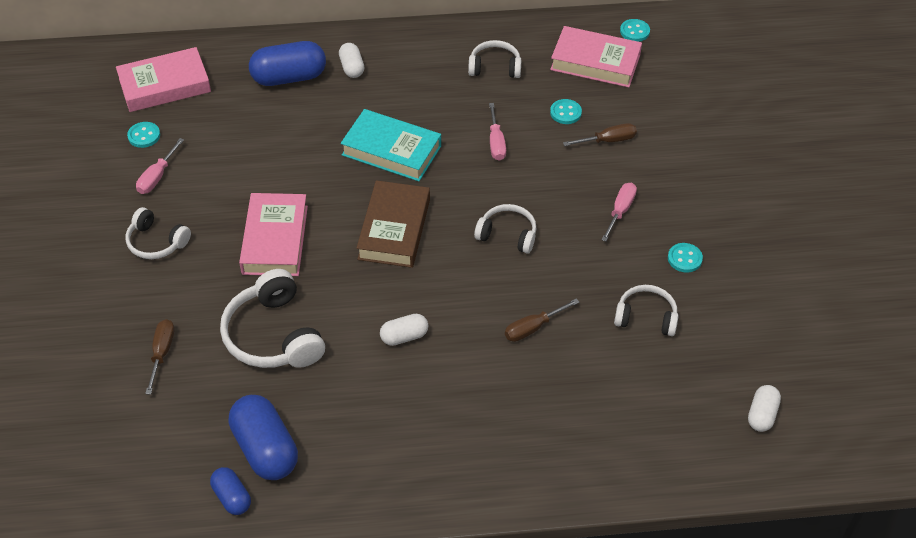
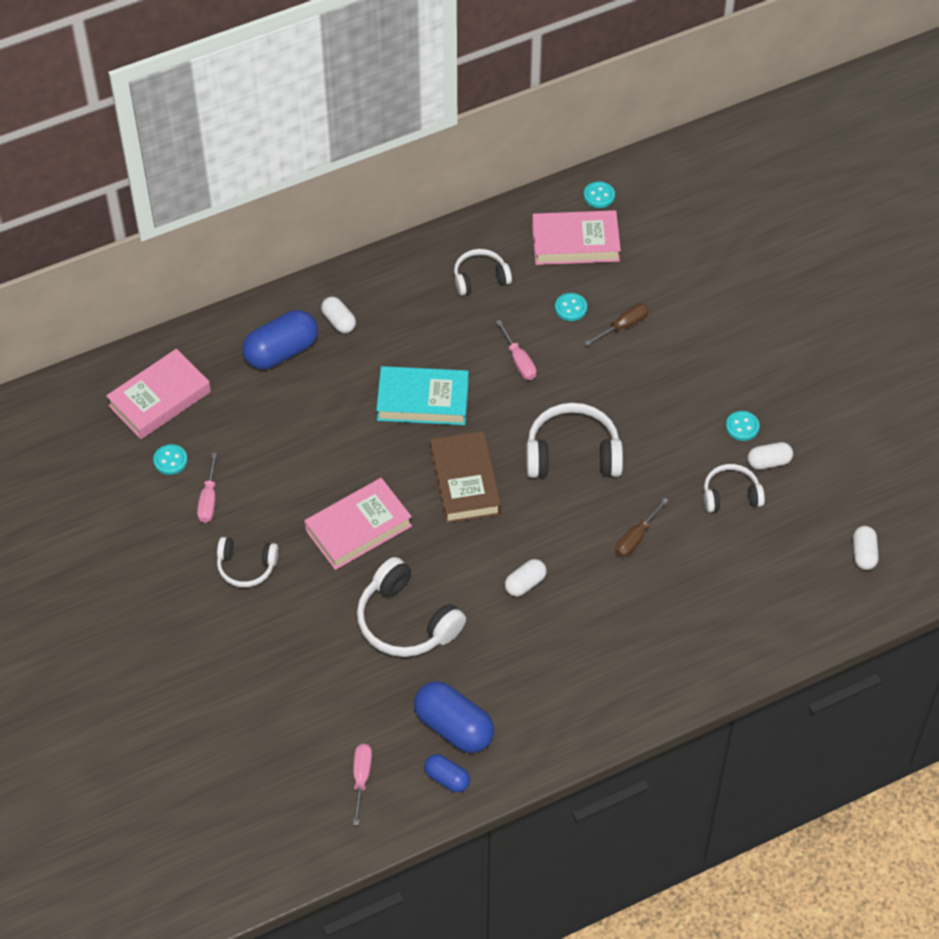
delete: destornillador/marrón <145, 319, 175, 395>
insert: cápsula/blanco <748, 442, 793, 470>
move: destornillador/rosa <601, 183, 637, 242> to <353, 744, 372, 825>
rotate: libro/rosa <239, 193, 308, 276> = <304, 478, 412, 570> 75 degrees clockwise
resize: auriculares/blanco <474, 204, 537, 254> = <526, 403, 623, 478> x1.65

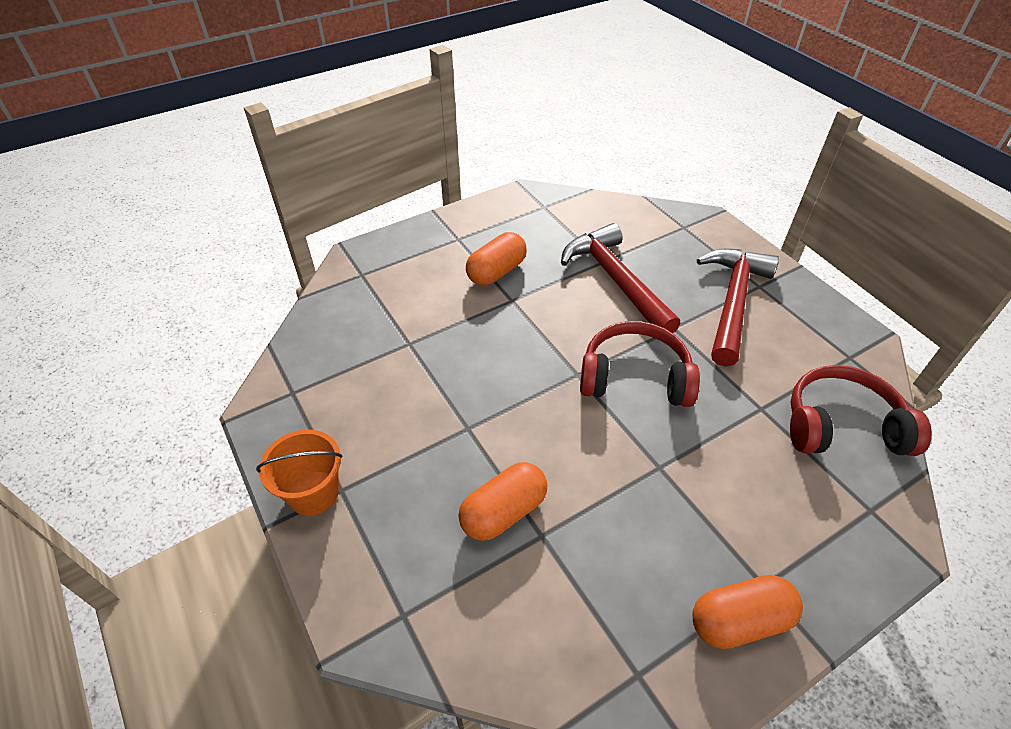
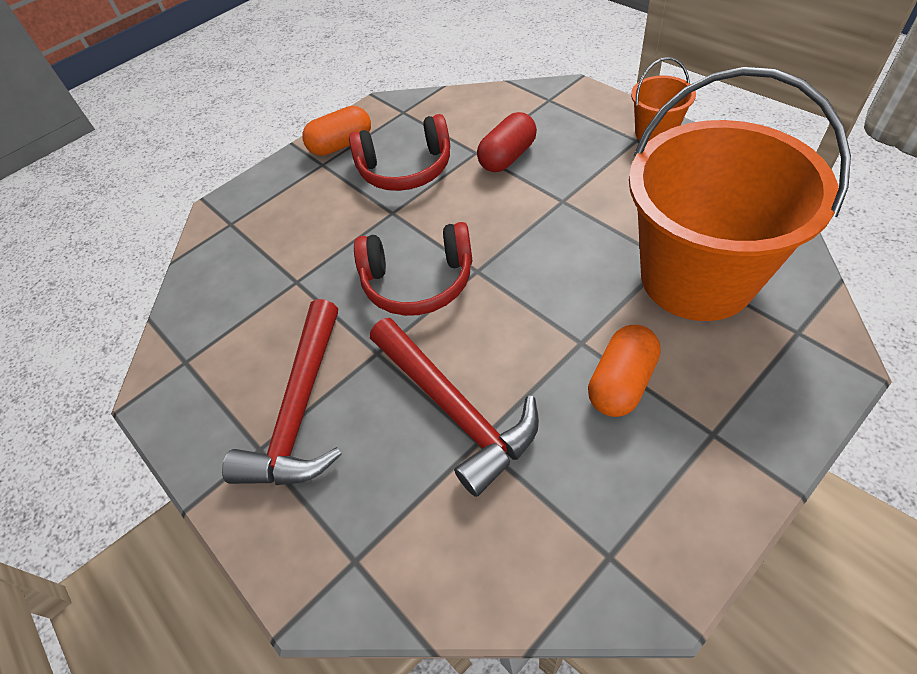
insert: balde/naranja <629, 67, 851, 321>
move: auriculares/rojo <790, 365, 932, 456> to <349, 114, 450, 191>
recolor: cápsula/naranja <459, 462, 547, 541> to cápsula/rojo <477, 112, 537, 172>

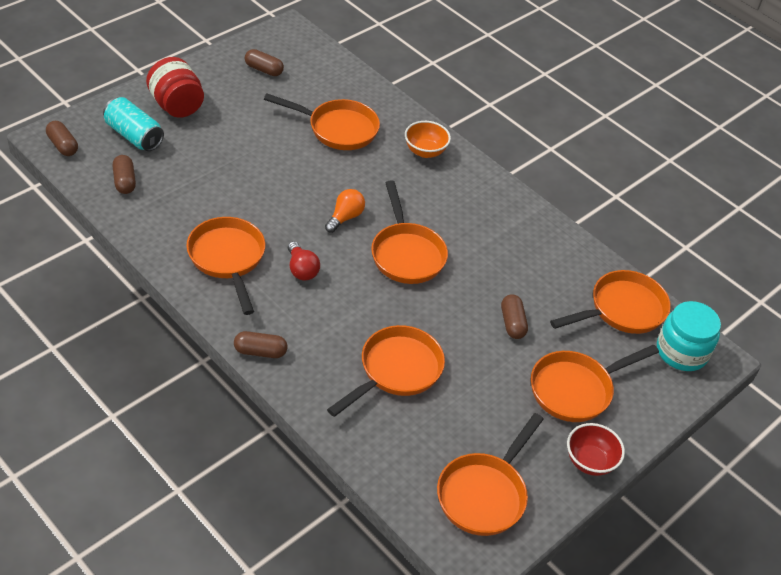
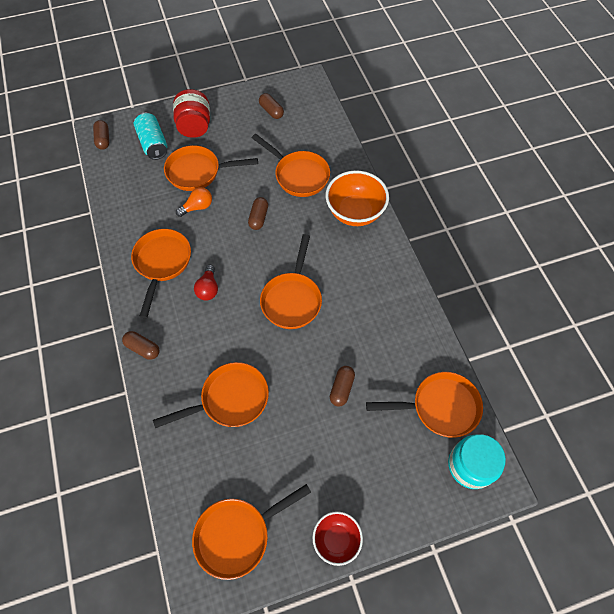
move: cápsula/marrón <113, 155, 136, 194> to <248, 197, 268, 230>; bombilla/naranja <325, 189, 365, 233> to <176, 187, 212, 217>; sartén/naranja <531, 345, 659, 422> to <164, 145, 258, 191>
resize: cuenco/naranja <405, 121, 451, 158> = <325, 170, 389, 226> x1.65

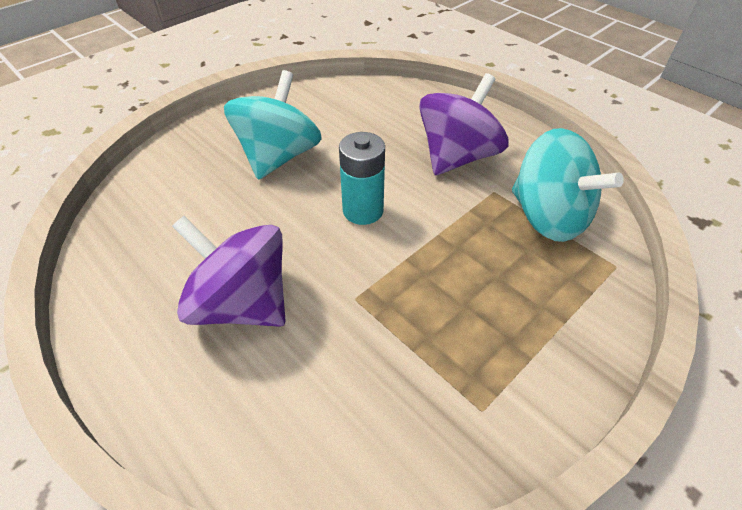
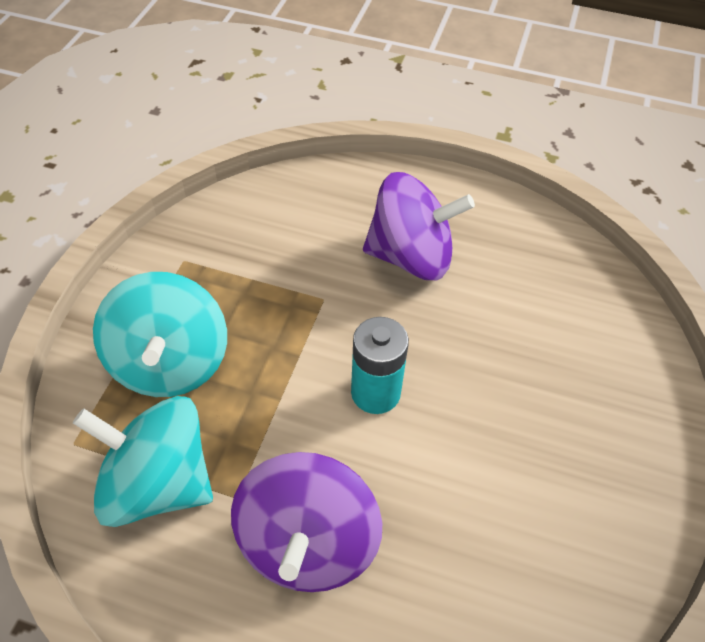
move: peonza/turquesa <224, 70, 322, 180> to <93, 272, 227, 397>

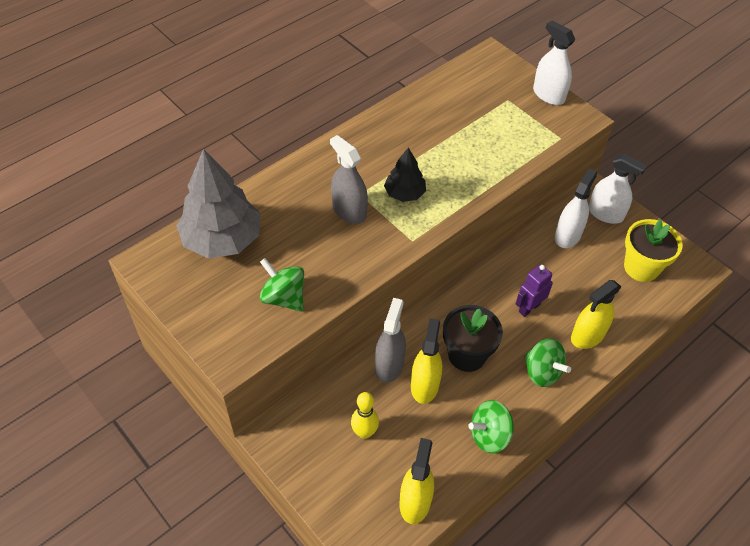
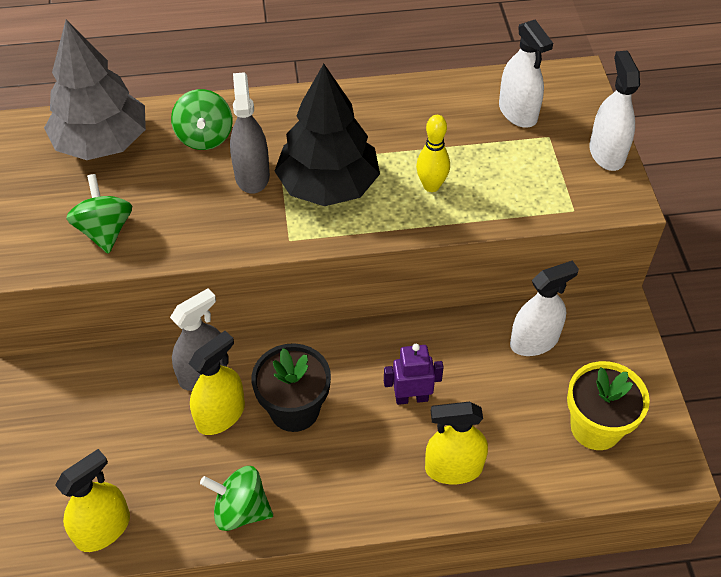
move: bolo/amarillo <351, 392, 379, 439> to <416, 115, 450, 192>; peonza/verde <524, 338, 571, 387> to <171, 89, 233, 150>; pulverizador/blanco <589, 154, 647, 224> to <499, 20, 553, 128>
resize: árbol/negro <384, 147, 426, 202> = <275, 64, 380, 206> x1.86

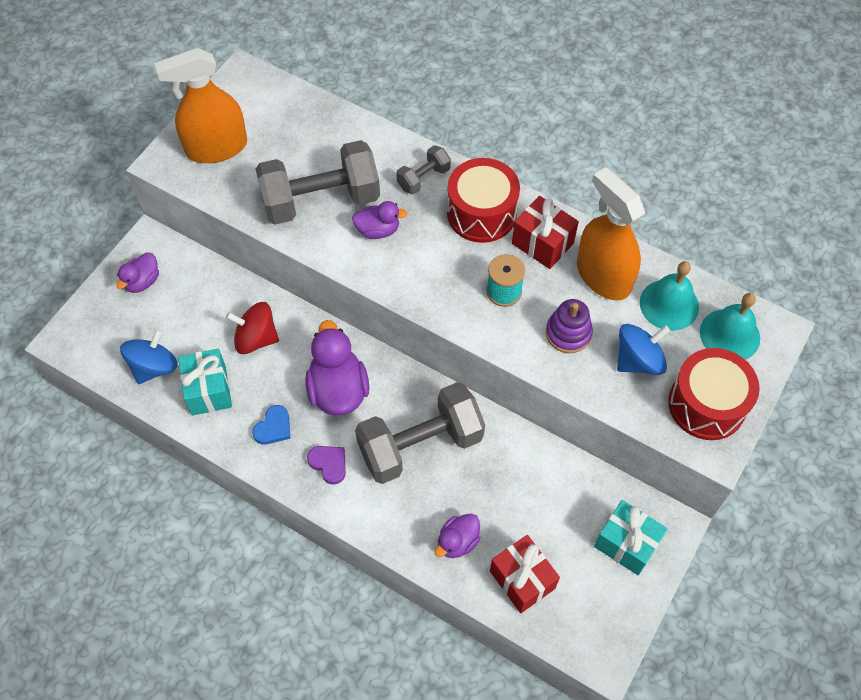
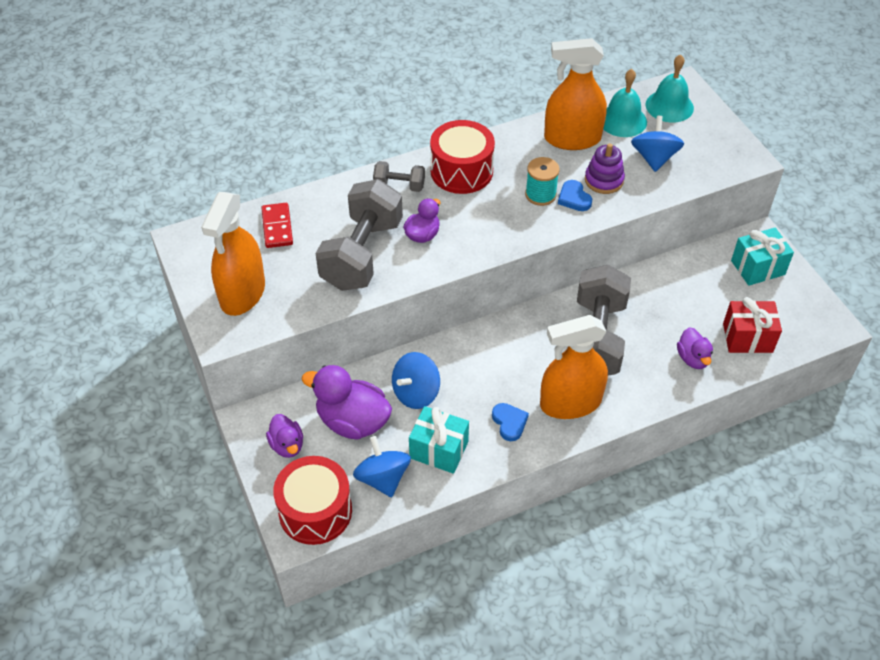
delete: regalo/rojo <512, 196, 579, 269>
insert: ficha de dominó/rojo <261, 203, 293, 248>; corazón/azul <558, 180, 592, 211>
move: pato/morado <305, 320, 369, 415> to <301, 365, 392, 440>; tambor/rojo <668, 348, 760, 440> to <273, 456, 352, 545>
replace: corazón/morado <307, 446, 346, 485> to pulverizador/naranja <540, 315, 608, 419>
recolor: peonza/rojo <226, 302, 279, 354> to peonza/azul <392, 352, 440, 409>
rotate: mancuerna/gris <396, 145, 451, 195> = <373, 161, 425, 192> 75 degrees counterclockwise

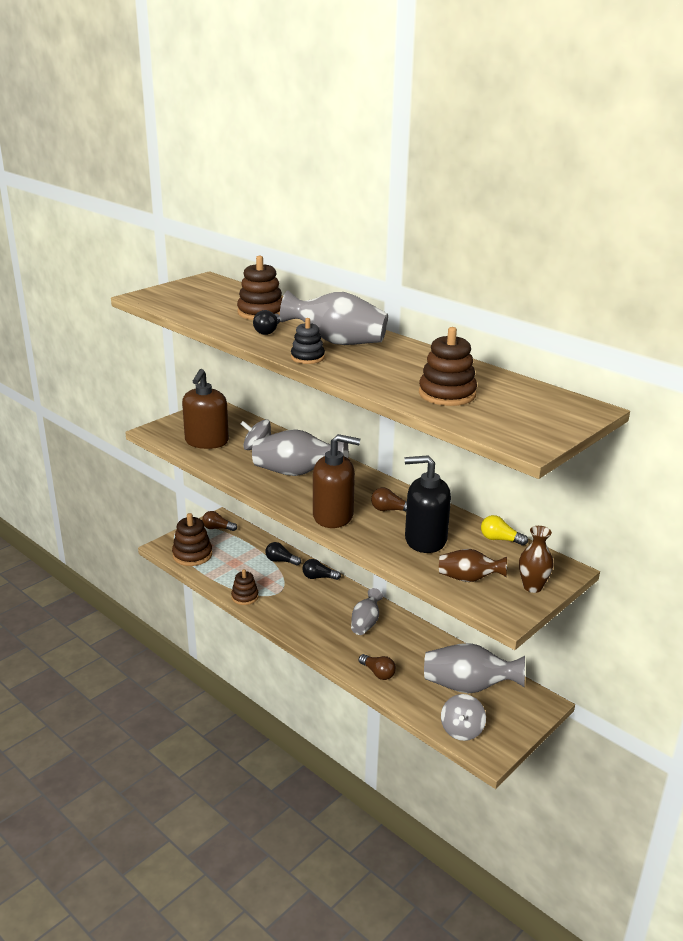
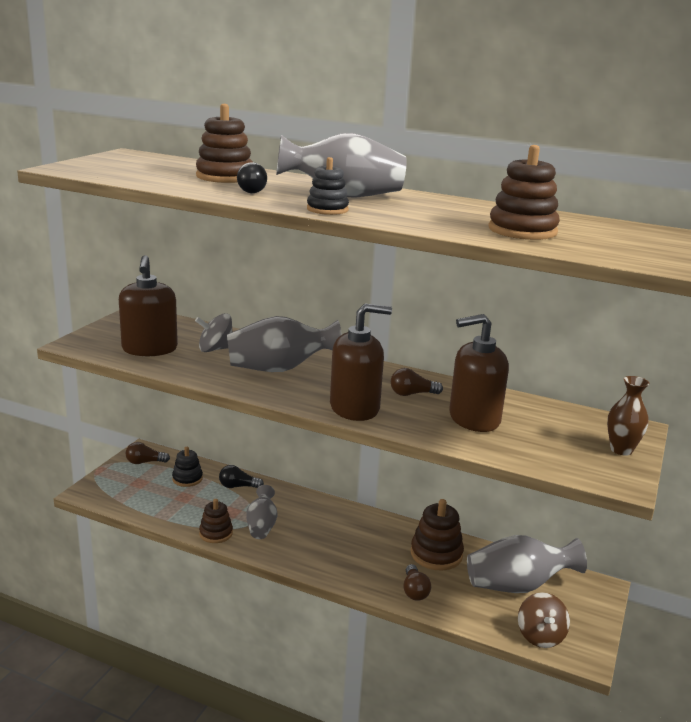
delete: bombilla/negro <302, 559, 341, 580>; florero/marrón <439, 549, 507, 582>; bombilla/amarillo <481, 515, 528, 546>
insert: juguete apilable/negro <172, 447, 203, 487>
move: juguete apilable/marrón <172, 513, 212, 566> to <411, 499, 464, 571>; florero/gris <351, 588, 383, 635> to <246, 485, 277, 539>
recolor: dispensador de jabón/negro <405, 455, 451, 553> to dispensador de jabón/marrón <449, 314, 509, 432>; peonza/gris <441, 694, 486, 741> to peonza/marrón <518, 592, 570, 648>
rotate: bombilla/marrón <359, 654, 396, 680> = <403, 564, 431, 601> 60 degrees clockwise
++++++++++++++++++++
**YOUR INSTRUCTIONS:** Where a line above contains the word "rosa", copy that line.

**ANSWER SECTION:**
move: destornillador/rosa <601, 183, 637, 242> to <353, 744, 372, 825>
rotate: libro/rosa <239, 193, 308, 276> = <304, 478, 412, 570> 75 degrees clockwise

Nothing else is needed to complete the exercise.